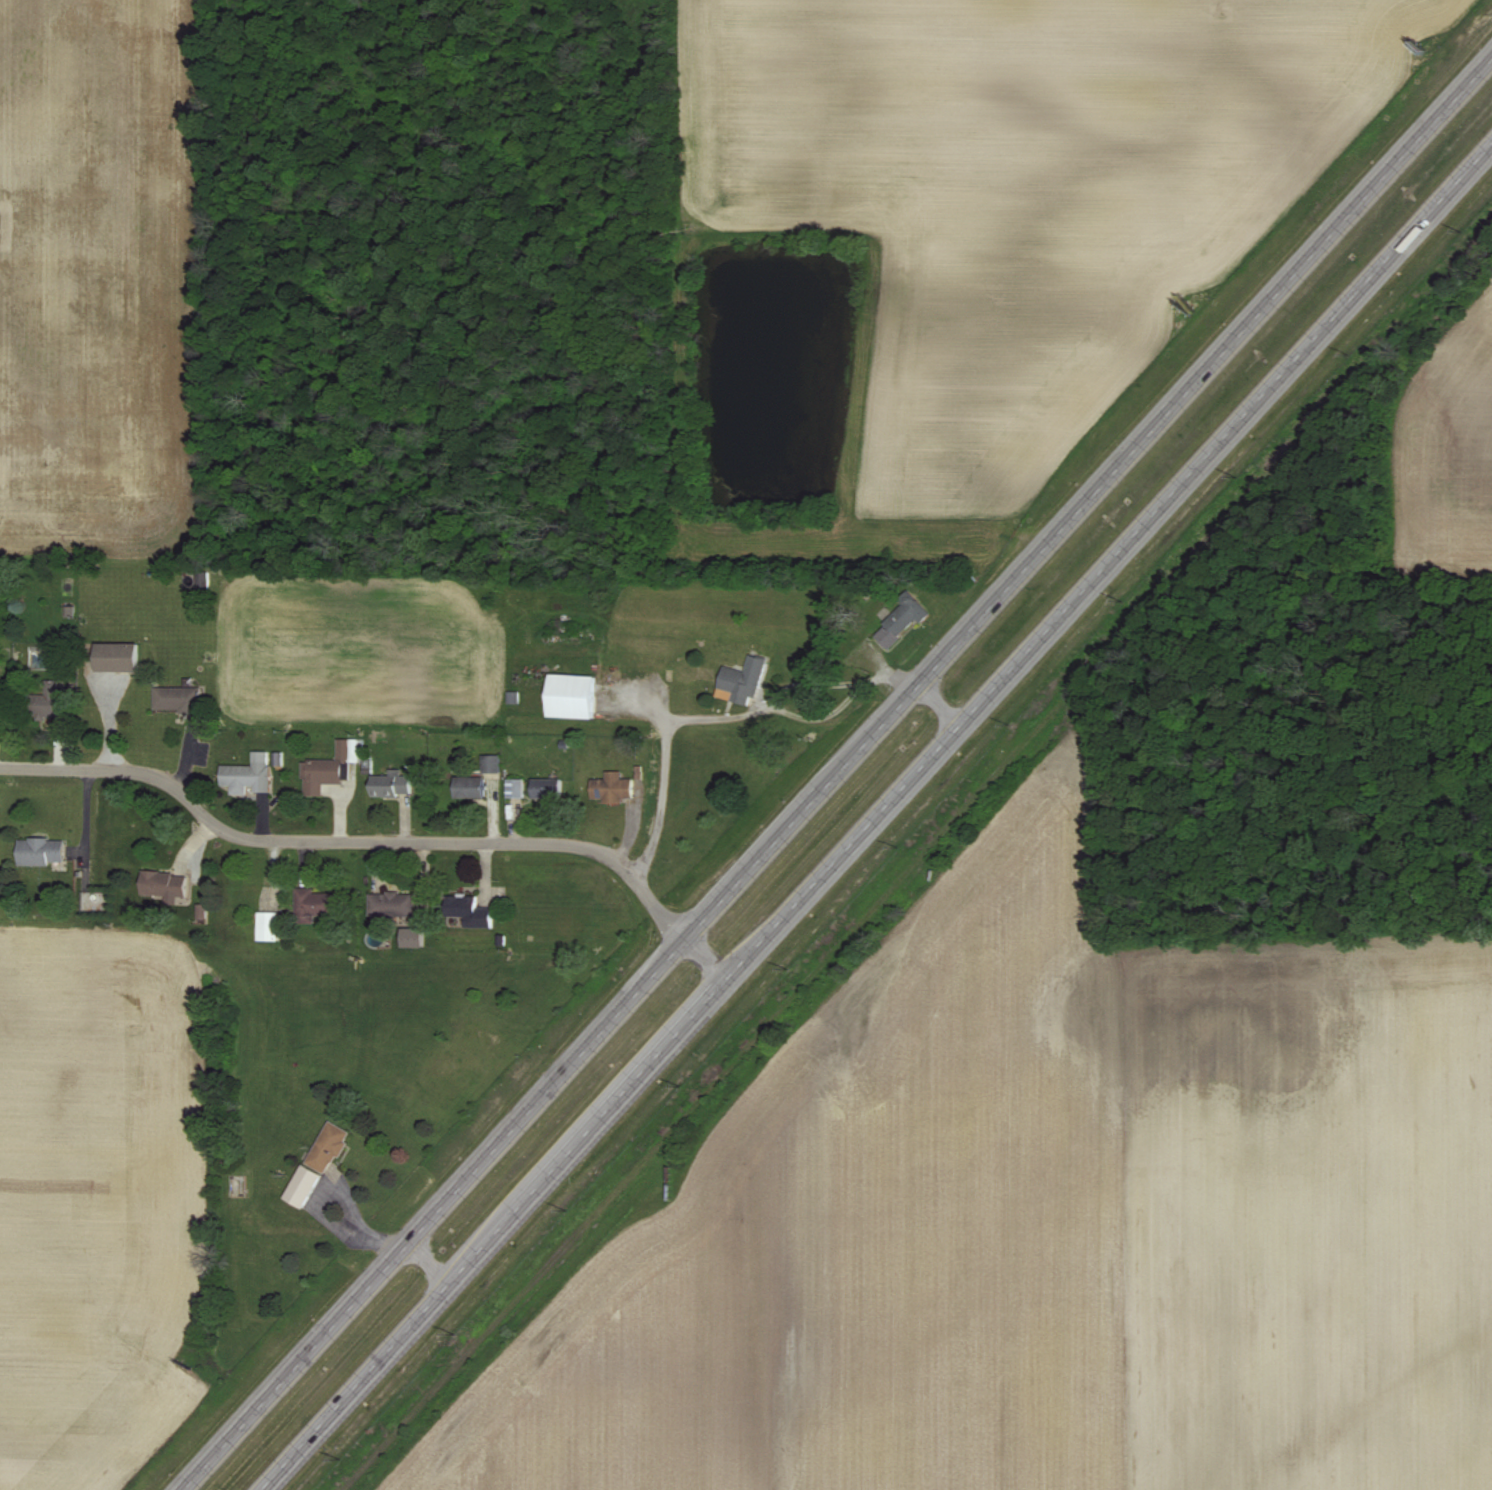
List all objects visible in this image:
building: (902, 620)
building: (116, 657)
building: (742, 681)
building: (570, 696)
building: (175, 699)
building: (49, 703)
road: (942, 703)
road: (722, 715)
building: (491, 764)
building: (328, 768)
building: (248, 775)
road: (836, 775)
building: (391, 785)
building: (468, 787)
building: (516, 788)
building: (611, 788)
building: (545, 789)
road: (877, 816)
road: (352, 841)
building: (40, 852)
building: (162, 885)
building: (310, 905)
building: (391, 905)
building: (200, 911)
building: (468, 911)
building: (268, 926)
building: (411, 938)
road: (708, 958)
building: (327, 1148)
building: (302, 1187)
road: (429, 1262)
..............................
Problem statement
Only the text of the entries belongs in the answer, copied exactly; the pictures stay out.

Response below
List all objects visible in this image:
building: (902, 620)
building: (116, 657)
building: (742, 681)
building: (570, 696)
building: (175, 699)
building: (49, 703)
road: (942, 703)
road: (722, 715)
building: (491, 764)
building: (328, 768)
building: (248, 775)
road: (836, 775)
building: (391, 785)
building: (468, 787)
building: (516, 788)
building: (611, 788)
building: (545, 789)
road: (877, 816)
road: (352, 841)
building: (40, 852)
building: (162, 885)
building: (310, 905)
building: (391, 905)
building: (200, 911)
building: (468, 911)
building: (268, 926)
building: (411, 938)
road: (708, 958)
building: (327, 1148)
building: (302, 1187)
road: (429, 1262)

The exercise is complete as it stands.